--- Assignment ---
All entries below must be given again word for word.

(Exercise inputs)

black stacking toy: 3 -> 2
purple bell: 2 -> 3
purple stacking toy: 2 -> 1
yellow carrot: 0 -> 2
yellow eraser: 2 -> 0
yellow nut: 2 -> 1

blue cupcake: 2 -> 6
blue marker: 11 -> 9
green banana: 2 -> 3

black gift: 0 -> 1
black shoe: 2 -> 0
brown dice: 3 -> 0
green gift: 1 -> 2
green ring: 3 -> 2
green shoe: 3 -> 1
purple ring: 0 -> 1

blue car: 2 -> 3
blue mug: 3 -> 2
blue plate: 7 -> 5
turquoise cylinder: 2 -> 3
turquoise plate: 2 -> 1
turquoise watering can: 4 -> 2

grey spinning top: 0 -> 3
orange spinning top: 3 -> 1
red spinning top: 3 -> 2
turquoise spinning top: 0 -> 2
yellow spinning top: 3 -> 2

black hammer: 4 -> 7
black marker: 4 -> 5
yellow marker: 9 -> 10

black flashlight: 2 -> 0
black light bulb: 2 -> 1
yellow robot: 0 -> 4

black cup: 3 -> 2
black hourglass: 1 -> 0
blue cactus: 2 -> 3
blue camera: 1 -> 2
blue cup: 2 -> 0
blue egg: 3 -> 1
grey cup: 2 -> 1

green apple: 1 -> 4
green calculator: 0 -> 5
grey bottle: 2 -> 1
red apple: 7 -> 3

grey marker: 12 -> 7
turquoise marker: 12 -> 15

(End Exercise inputs)

--- Answer ---
black stacking toy: 3 -> 2
purple bell: 2 -> 3
purple stacking toy: 2 -> 1
yellow carrot: 0 -> 2
yellow eraser: 2 -> 0
yellow nut: 2 -> 1

blue cupcake: 2 -> 6
blue marker: 11 -> 9
green banana: 2 -> 3

black gift: 0 -> 1
black shoe: 2 -> 0
brown dice: 3 -> 0
green gift: 1 -> 2
green ring: 3 -> 2
green shoe: 3 -> 1
purple ring: 0 -> 1

blue car: 2 -> 3
blue mug: 3 -> 2
blue plate: 7 -> 5
turquoise cylinder: 2 -> 3
turquoise plate: 2 -> 1
turquoise watering can: 4 -> 2

grey spinning top: 0 -> 3
orange spinning top: 3 -> 1
red spinning top: 3 -> 2
turquoise spinning top: 0 -> 2
yellow spinning top: 3 -> 2

black hammer: 4 -> 7
black marker: 4 -> 5
yellow marker: 9 -> 10

black flashlight: 2 -> 0
black light bulb: 2 -> 1
yellow robot: 0 -> 4

black cup: 3 -> 2
black hourglass: 1 -> 0
blue cactus: 2 -> 3
blue camera: 1 -> 2
blue cup: 2 -> 0
blue egg: 3 -> 1
grey cup: 2 -> 1

green apple: 1 -> 4
green calculator: 0 -> 5
grey bottle: 2 -> 1
red apple: 7 -> 3

grey marker: 12 -> 7
turquoise marker: 12 -> 15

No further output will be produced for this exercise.